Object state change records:
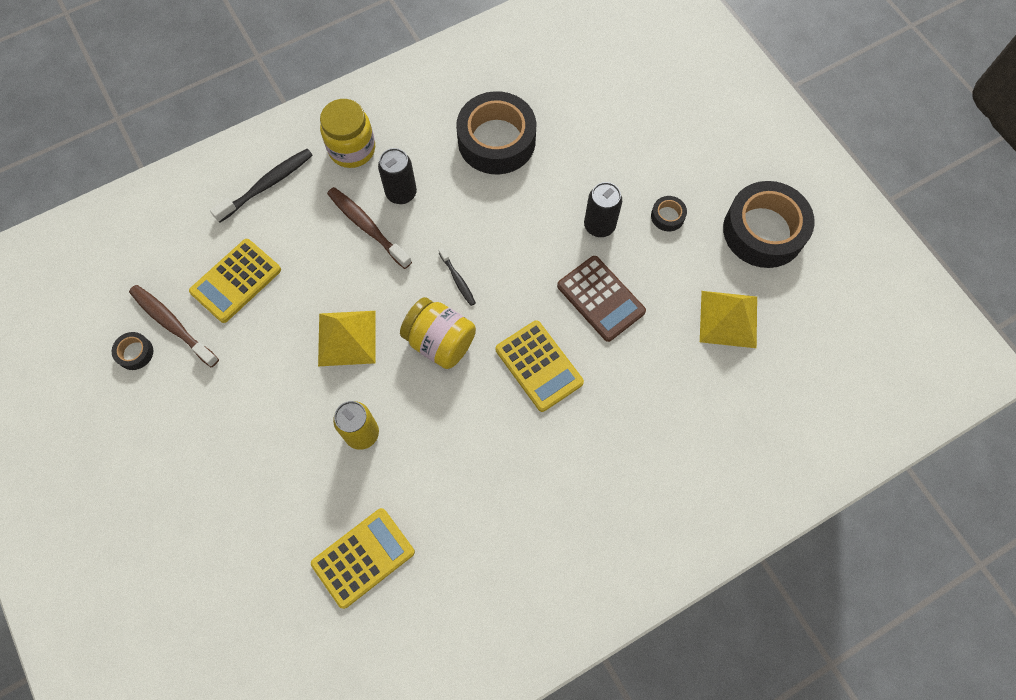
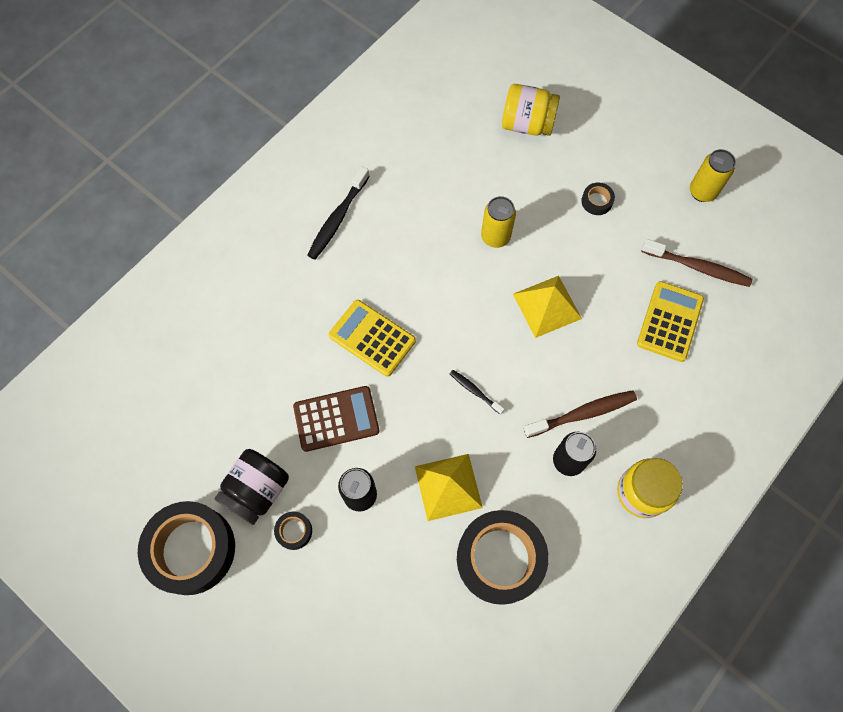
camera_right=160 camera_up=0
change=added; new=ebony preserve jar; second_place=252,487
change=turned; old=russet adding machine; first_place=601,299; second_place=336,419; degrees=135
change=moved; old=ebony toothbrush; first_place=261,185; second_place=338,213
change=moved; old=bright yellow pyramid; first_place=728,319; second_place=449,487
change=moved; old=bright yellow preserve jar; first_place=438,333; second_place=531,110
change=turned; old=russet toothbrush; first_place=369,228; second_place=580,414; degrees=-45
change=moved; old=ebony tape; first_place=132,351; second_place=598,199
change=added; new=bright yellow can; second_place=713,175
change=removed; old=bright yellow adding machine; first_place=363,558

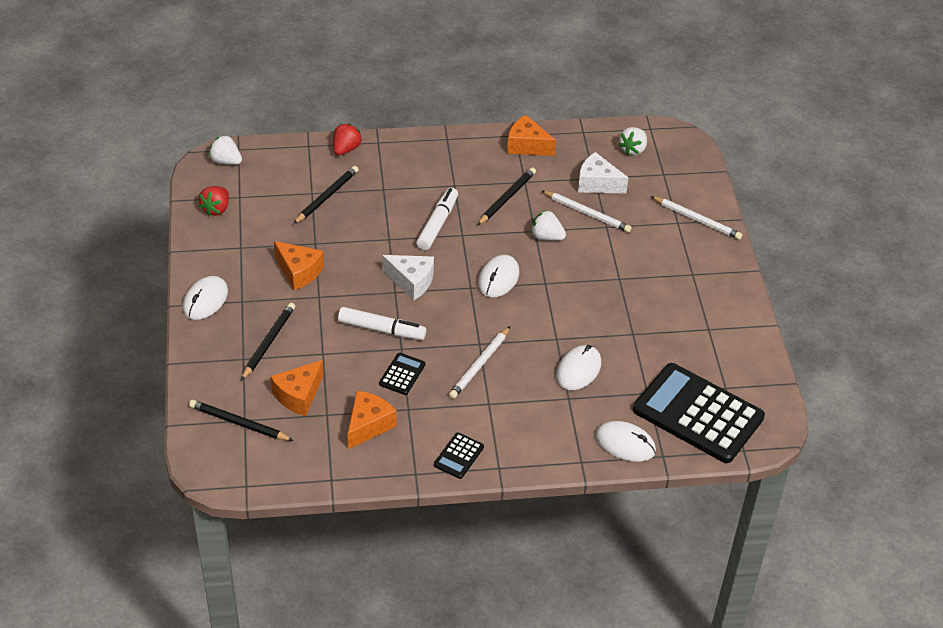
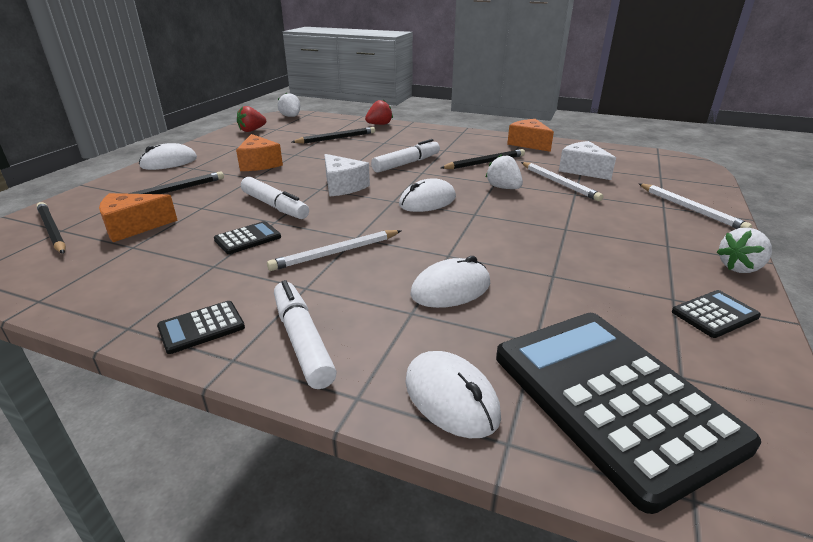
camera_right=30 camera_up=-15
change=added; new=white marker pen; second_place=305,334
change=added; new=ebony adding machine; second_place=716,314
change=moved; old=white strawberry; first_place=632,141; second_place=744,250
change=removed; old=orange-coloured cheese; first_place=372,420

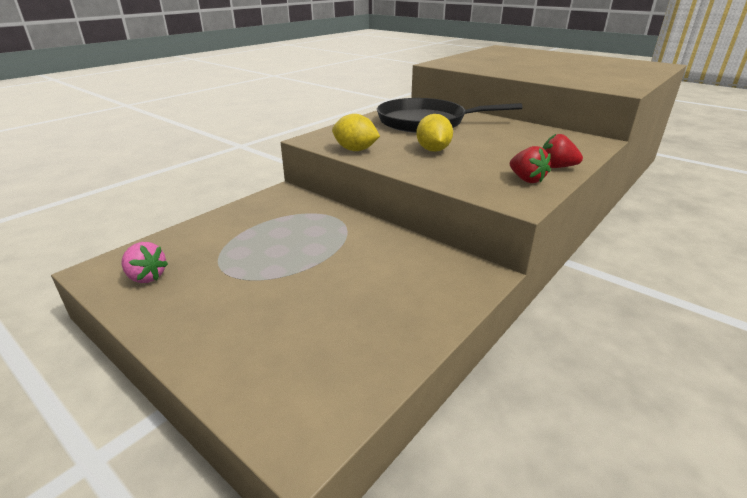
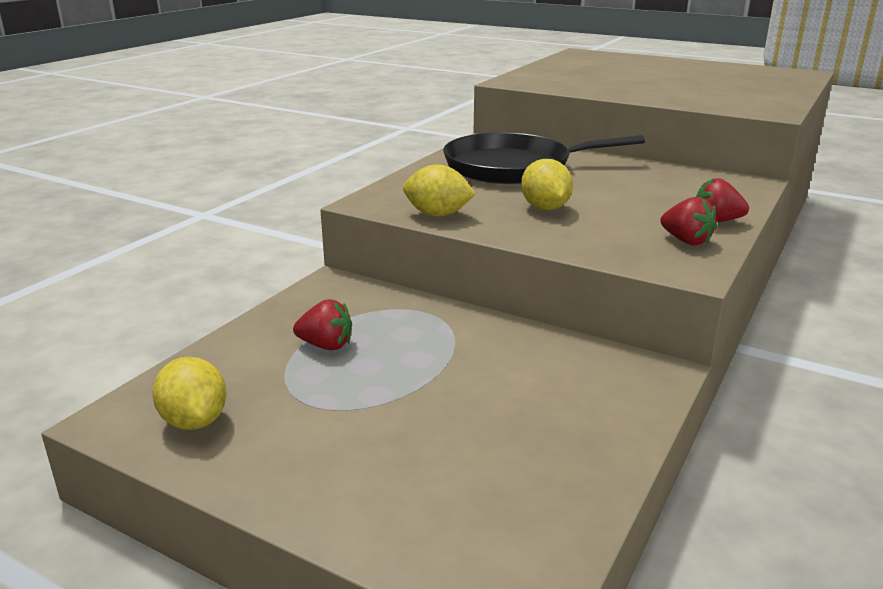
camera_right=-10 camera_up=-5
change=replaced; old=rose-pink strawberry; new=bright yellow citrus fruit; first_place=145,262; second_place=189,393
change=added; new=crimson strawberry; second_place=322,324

**WHAT IS BEING ASKED**
Render the data above verbatim and without pictures.

**OUTPUT OF THE EXERCISE**
camera_right=160 camera_up=0
change=added; new=ebony preserve jar; second_place=252,487
change=turned; old=russet adding machine; first_place=601,299; second_place=336,419; degrees=135
change=moved; old=ebony toothbrush; first_place=261,185; second_place=338,213
change=moved; old=bright yellow pyramid; first_place=728,319; second_place=449,487
change=moved; old=bright yellow preserve jar; first_place=438,333; second_place=531,110
change=turned; old=russet toothbrush; first_place=369,228; second_place=580,414; degrees=-45
change=moved; old=ebony tape; first_place=132,351; second_place=598,199
change=added; new=bright yellow can; second_place=713,175
change=removed; old=bright yellow adding machine; first_place=363,558

camera_right=30 camera_up=-15
change=added; new=white marker pen; second_place=305,334
change=added; new=ebony adding machine; second_place=716,314
change=moved; old=white strawberry; first_place=632,141; second_place=744,250
change=removed; old=orange-coloured cheese; first_place=372,420

camera_right=-10 camera_up=-5
change=replaced; old=rose-pink strawberry; new=bright yellow citrus fruit; first_place=145,262; second_place=189,393
change=added; new=crimson strawberry; second_place=322,324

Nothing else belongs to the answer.